*** MATERIAL FOR THIS EXERCISE Section Begins ***
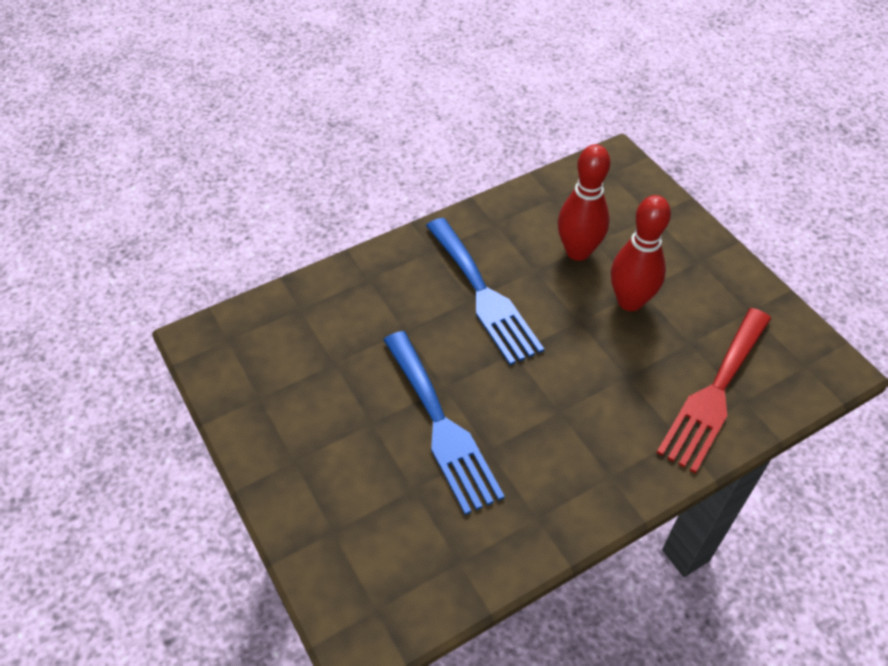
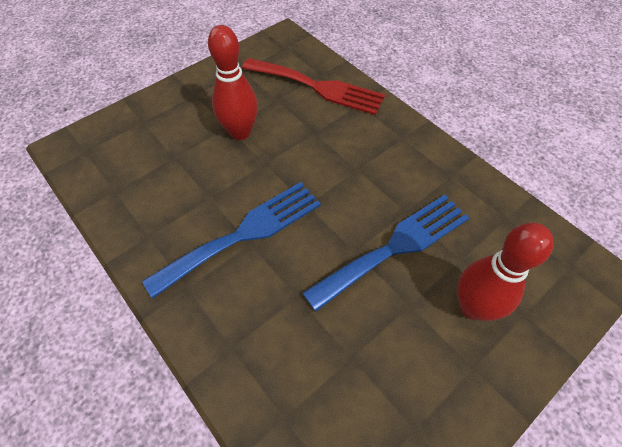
camera: 100 degrees left, 5 degrees up
(578, 251) = (186, 168): red bowling pin -> red bowling pin (472, 307)

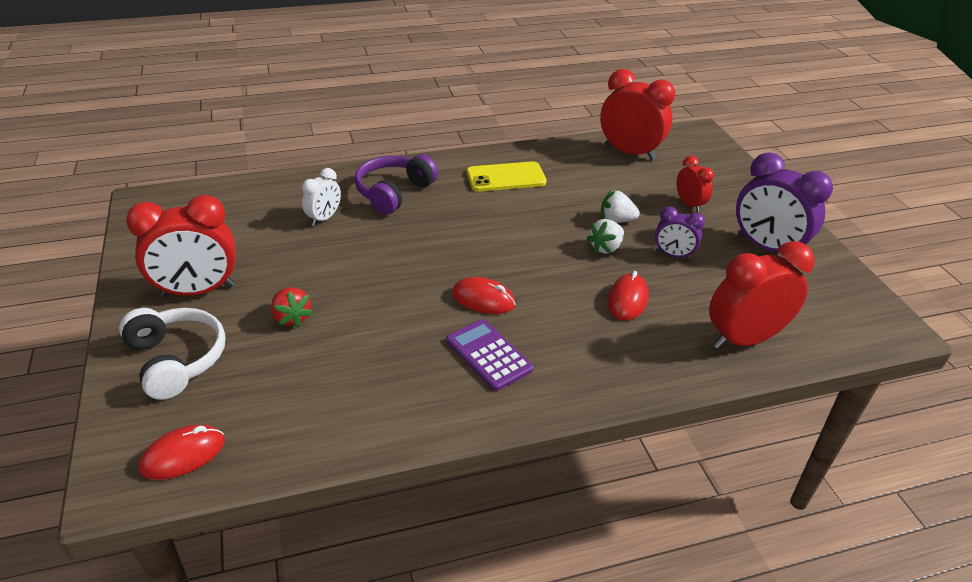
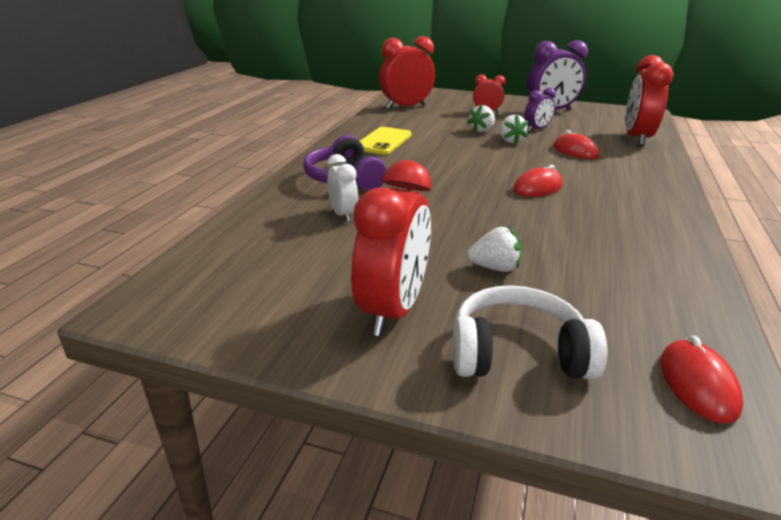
camera: 55 degrees left, 10 degrees down
(291, 318) = (495, 268): red strawberry -> white strawberry
(488, 355) = (610, 204): purple calculator -> none

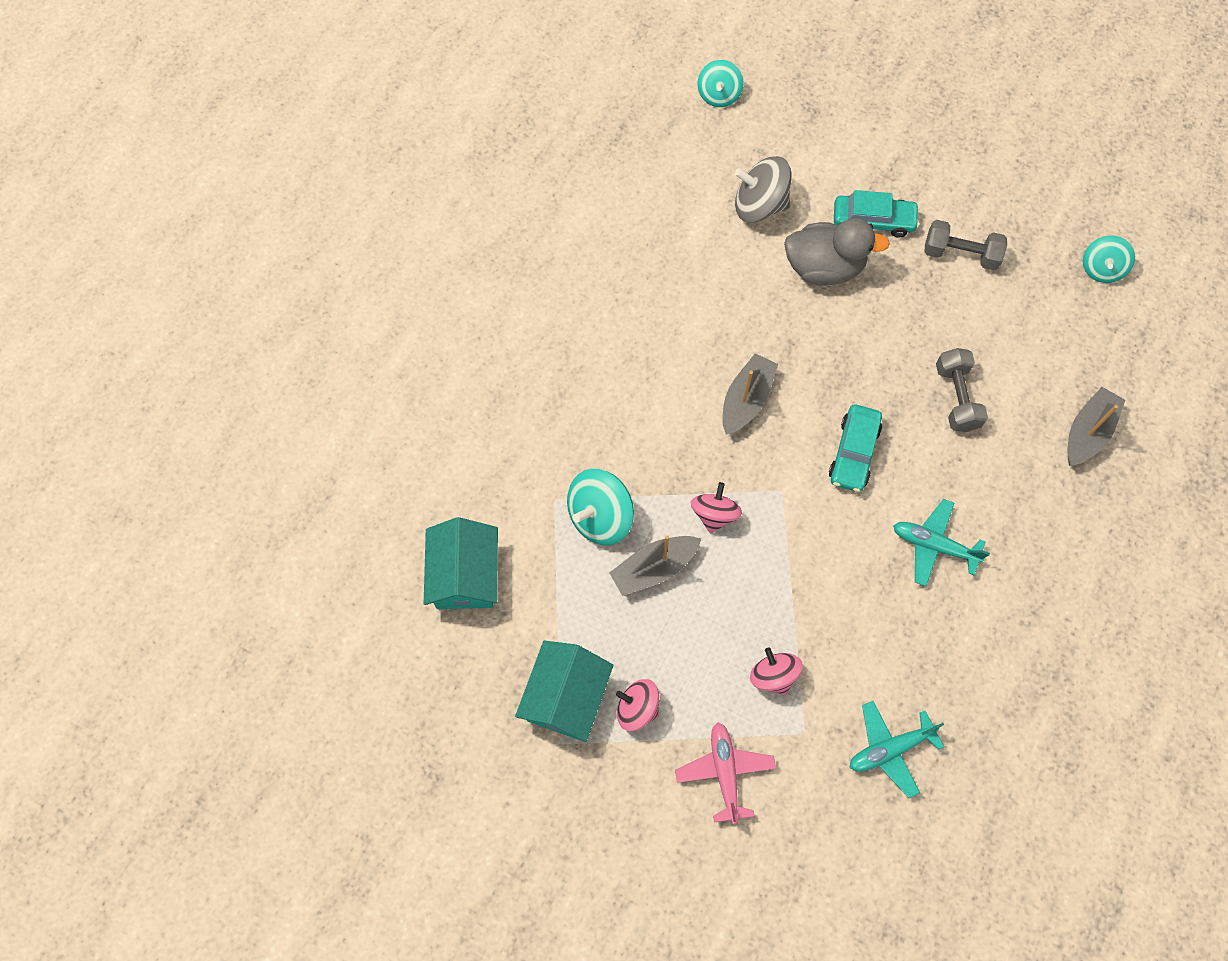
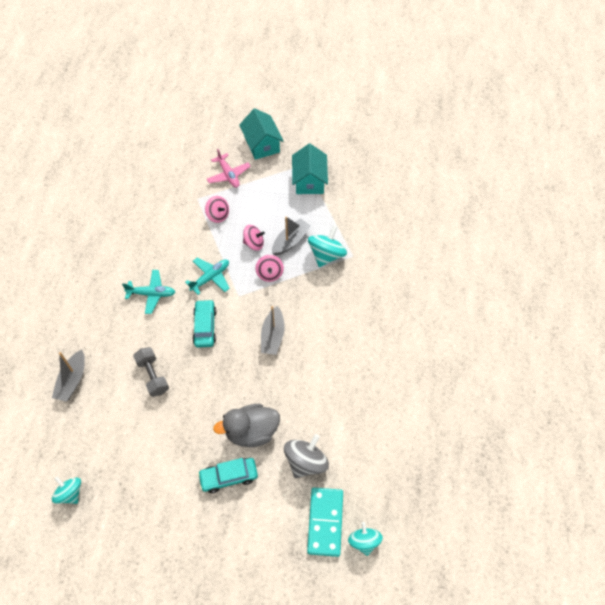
camera: 160 degrees right, 10 degrees down
(465, 575) = (379, 212): turquoise house -> turquoise house (262, 144)
(637, 708) = (276, 186): pink spinning top -> pink spinning top (254, 243)
(759, 205) = (306, 462): grey spinning top -> grey spinning top turned 45 degrees counterclockwise
(760, 129) = (325, 522): none -> turquoise domino
(890, 749) = (156, 204): turquoise plane -> turquoise plane (210, 278)
(960, 254) = (166, 472): grey dumbbell -> none
(1101, 268) = (70, 493): turquoise spinning top -> turquoise spinning top turned 45 degrees counterclockwise

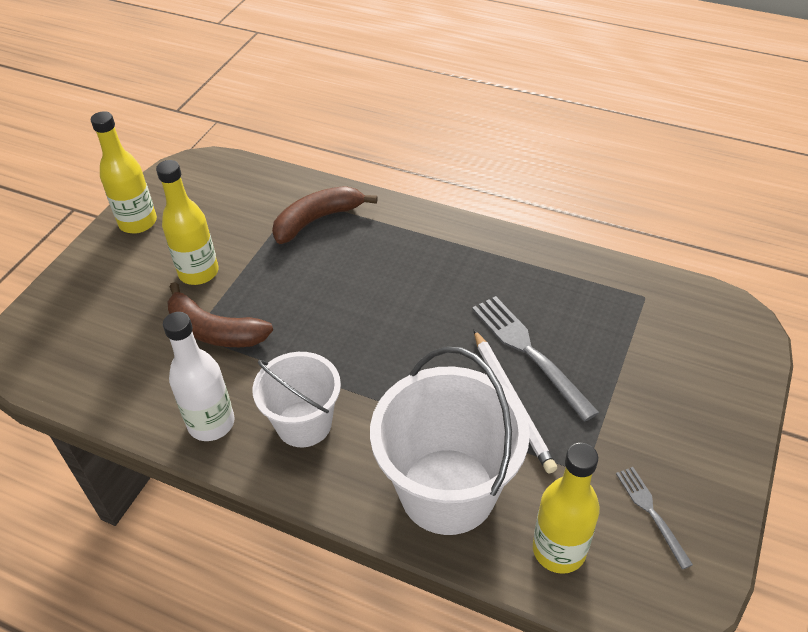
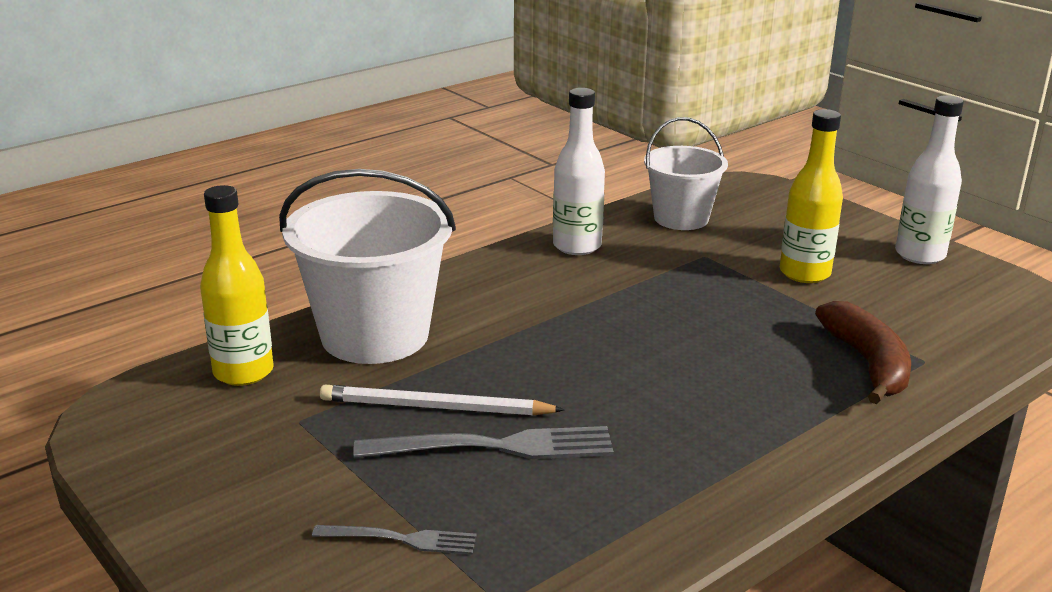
camera: 115 degrees right, 20 degrees down
(138, 222) = (920, 255): yellow bottle -> white bottle
(214, 331) = (701, 266): brown banana -> none
(304, 423) = (532, 286): white bucket -> white bucket (681, 218)
(650, 512) = (205, 442): grey fork -> grey fork (402, 539)

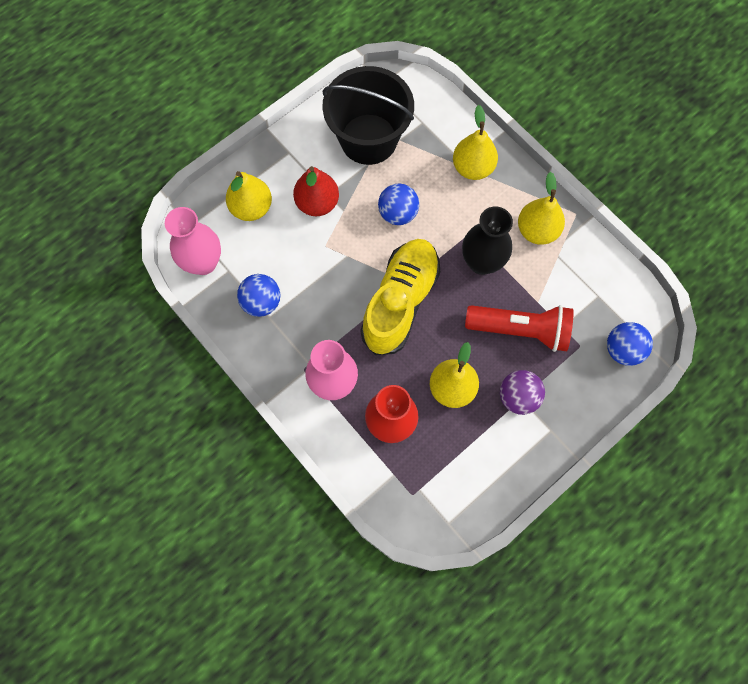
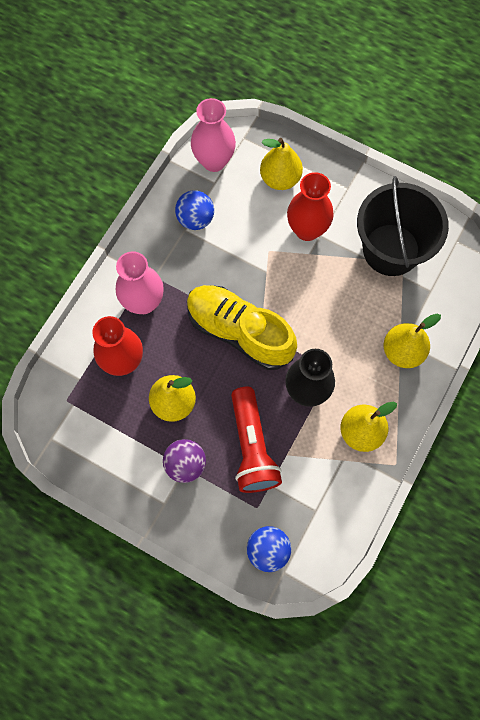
camera: 70 degrees right, 0 degrees up
(317, 203) = (307, 229): red pear -> red vase
(398, 213) = (325, 300): blue ball -> none
(400, 302) = (239, 332): yellow shoe -> yellow shoe turned 150 degrees counterclockwise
*** MATERIAL FOR THIS EXERCISE Section Ends ***
- TASK BRIEF -
Search the data for the string "spinning" and copy out every line where it is found.

- EXPECTED ANSWER -
(637, 708) = (276, 186): pink spinning top -> pink spinning top (254, 243)
(759, 205) = (306, 462): grey spinning top -> grey spinning top turned 45 degrees counterclockwise
(1101, 268) = (70, 493): turquoise spinning top -> turquoise spinning top turned 45 degrees counterclockwise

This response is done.